◆ **What you will do**:
Which lines below contain the string "mordent"? Gather every one of them.

◆ **Data for this task**:
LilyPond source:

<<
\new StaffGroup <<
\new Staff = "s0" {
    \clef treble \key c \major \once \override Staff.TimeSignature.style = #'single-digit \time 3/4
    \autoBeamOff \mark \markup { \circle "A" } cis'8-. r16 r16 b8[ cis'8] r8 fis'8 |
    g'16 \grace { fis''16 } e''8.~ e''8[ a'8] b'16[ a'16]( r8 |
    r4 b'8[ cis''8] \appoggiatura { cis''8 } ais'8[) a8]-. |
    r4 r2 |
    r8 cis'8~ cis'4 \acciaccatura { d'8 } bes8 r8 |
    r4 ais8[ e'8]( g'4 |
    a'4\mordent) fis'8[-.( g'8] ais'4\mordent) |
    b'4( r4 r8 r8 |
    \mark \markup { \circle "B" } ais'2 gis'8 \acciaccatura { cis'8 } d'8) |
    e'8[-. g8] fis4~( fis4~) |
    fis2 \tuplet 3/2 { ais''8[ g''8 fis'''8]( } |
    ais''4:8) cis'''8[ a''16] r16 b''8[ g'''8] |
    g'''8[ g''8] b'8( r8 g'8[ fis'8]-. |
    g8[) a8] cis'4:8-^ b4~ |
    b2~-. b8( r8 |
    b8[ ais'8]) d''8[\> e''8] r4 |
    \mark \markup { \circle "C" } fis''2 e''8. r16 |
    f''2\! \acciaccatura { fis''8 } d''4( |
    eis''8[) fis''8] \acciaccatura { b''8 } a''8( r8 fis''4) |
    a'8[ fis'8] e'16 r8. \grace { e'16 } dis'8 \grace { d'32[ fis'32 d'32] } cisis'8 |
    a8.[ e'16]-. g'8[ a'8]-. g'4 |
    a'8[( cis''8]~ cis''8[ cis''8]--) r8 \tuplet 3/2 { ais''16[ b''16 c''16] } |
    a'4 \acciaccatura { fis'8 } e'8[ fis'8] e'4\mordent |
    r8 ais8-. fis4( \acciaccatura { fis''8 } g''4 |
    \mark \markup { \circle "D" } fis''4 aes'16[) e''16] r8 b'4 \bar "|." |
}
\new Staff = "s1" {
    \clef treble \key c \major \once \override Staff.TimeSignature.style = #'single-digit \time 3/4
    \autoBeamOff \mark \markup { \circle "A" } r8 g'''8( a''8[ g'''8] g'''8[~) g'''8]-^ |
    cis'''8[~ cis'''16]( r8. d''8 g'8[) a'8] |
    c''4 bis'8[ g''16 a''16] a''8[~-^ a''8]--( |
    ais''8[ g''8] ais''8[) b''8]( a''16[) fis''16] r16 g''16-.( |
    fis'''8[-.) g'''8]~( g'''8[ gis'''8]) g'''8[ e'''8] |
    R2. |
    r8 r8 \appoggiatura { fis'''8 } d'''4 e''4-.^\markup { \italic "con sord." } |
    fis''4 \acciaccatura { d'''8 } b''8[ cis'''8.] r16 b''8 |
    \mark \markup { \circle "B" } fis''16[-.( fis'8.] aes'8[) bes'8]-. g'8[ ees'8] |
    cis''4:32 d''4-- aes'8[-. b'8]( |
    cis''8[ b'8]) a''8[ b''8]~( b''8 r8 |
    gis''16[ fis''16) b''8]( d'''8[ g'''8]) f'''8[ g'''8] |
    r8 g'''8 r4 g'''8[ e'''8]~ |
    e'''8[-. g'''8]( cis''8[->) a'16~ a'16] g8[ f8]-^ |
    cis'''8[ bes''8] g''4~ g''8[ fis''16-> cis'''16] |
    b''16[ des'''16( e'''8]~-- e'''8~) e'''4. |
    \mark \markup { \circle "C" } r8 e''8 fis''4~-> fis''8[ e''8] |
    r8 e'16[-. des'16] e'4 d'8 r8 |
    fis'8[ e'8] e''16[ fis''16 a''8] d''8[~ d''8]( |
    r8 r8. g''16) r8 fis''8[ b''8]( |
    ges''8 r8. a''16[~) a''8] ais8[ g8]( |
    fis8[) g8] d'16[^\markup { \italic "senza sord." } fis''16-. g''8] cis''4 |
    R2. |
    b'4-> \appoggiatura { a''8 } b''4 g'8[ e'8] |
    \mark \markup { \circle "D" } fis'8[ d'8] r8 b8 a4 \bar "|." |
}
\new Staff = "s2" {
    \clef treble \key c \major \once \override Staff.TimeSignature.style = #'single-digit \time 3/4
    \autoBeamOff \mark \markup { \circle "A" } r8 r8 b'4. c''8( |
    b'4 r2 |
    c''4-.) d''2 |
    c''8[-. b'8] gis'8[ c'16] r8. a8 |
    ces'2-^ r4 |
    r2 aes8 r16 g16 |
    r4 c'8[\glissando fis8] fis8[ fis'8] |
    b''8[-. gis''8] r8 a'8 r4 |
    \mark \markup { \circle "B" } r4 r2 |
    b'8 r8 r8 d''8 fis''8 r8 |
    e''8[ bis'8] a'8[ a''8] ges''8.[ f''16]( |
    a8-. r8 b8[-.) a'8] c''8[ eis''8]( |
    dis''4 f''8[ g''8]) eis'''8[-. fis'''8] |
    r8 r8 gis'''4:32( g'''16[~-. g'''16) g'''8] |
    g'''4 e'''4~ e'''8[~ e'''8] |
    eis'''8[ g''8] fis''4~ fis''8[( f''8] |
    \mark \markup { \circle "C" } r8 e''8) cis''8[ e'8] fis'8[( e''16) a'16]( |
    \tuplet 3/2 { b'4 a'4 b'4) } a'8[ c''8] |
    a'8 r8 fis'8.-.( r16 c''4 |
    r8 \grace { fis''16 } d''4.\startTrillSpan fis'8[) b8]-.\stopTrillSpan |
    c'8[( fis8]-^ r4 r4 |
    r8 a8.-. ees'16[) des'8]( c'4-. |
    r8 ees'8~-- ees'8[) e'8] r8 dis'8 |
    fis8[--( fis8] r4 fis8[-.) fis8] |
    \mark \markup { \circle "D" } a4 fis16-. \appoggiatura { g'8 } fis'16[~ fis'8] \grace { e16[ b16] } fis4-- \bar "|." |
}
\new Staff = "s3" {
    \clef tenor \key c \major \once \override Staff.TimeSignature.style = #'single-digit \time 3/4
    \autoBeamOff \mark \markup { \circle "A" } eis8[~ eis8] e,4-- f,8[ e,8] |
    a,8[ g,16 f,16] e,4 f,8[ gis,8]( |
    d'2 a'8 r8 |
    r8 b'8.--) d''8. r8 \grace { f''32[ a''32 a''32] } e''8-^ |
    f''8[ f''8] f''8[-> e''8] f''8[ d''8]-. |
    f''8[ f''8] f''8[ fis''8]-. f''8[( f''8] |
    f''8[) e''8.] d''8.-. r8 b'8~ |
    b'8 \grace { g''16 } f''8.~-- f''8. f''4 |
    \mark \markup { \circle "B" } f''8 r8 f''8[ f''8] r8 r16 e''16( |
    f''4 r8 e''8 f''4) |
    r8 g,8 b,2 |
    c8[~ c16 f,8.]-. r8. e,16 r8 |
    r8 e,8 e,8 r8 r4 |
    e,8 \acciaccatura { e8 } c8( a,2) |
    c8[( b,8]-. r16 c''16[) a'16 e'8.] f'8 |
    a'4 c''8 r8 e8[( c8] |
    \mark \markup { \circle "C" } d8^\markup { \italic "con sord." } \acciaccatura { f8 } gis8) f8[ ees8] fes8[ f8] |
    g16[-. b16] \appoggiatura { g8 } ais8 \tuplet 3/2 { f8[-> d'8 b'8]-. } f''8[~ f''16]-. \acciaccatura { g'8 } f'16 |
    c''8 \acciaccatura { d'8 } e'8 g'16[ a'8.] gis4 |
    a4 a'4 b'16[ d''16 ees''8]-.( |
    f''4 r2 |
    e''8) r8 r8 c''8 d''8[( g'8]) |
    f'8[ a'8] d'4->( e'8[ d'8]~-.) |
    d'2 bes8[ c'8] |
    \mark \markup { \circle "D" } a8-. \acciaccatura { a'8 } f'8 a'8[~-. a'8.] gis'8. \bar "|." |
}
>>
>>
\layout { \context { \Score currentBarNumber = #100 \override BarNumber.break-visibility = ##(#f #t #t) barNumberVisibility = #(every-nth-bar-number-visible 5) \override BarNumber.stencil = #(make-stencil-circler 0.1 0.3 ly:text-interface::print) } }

◆ **Exercise response**:
    a'4\mordent) fis'8[-.( g'8] ais'4\mordent) |
    a'4 \acciaccatura { fis'8 } e'8[ fis'8] e'4\mordent |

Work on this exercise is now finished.